Data for the task below:

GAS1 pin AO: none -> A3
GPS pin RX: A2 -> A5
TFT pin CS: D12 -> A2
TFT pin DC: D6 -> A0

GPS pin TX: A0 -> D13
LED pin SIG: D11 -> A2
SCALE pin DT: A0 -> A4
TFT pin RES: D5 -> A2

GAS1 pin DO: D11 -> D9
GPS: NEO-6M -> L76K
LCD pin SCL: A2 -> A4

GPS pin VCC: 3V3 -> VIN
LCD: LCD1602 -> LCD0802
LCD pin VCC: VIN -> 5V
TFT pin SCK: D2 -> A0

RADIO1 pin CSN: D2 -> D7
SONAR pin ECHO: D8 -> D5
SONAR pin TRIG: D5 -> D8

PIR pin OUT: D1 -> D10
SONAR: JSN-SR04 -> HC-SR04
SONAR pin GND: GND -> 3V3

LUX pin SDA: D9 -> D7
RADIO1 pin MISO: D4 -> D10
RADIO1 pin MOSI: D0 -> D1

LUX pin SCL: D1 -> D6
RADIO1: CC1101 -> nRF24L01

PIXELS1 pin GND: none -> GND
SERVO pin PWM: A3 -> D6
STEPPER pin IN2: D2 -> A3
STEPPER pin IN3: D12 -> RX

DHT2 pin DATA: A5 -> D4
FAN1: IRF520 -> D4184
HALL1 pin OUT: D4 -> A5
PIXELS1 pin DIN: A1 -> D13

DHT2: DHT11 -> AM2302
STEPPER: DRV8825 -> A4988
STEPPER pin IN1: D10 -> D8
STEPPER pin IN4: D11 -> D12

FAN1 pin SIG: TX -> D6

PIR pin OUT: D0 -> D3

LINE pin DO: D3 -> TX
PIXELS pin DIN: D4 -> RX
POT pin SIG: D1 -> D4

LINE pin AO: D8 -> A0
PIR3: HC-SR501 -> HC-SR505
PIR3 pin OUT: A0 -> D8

End of Data for the task.

**Problem to solve**
Please return every line of the listing exactly.

**Solved exercise**
GAS1 pin AO: none -> A3
GPS pin RX: A2 -> A5
TFT pin CS: D12 -> A2
TFT pin DC: D6 -> A0

GPS pin TX: A0 -> D13
LED pin SIG: D11 -> A2
SCALE pin DT: A0 -> A4
TFT pin RES: D5 -> A2

GAS1 pin DO: D11 -> D9
GPS: NEO-6M -> L76K
LCD pin SCL: A2 -> A4

GPS pin VCC: 3V3 -> VIN
LCD: LCD1602 -> LCD0802
LCD pin VCC: VIN -> 5V
TFT pin SCK: D2 -> A0

RADIO1 pin CSN: D2 -> D7
SONAR pin ECHO: D8 -> D5
SONAR pin TRIG: D5 -> D8

PIR pin OUT: D1 -> D10
SONAR: JSN-SR04 -> HC-SR04
SONAR pin GND: GND -> 3V3

LUX pin SDA: D9 -> D7
RADIO1 pin MISO: D4 -> D10
RADIO1 pin MOSI: D0 -> D1

LUX pin SCL: D1 -> D6
RADIO1: CC1101 -> nRF24L01

PIXELS1 pin GND: none -> GND
SERVO pin PWM: A3 -> D6
STEPPER pin IN2: D2 -> A3
STEPPER pin IN3: D12 -> RX

DHT2 pin DATA: A5 -> D4
FAN1: IRF520 -> D4184
HALL1 pin OUT: D4 -> A5
PIXELS1 pin DIN: A1 -> D13

DHT2: DHT11 -> AM2302
STEPPER: DRV8825 -> A4988
STEPPER pin IN1: D10 -> D8
STEPPER pin IN4: D11 -> D12

FAN1 pin SIG: TX -> D6

PIR pin OUT: D0 -> D3

LINE pin DO: D3 -> TX
PIXELS pin DIN: D4 -> RX
POT pin SIG: D1 -> D4

LINE pin AO: D8 -> A0
PIR3: HC-SR501 -> HC-SR505
PIR3 pin OUT: A0 -> D8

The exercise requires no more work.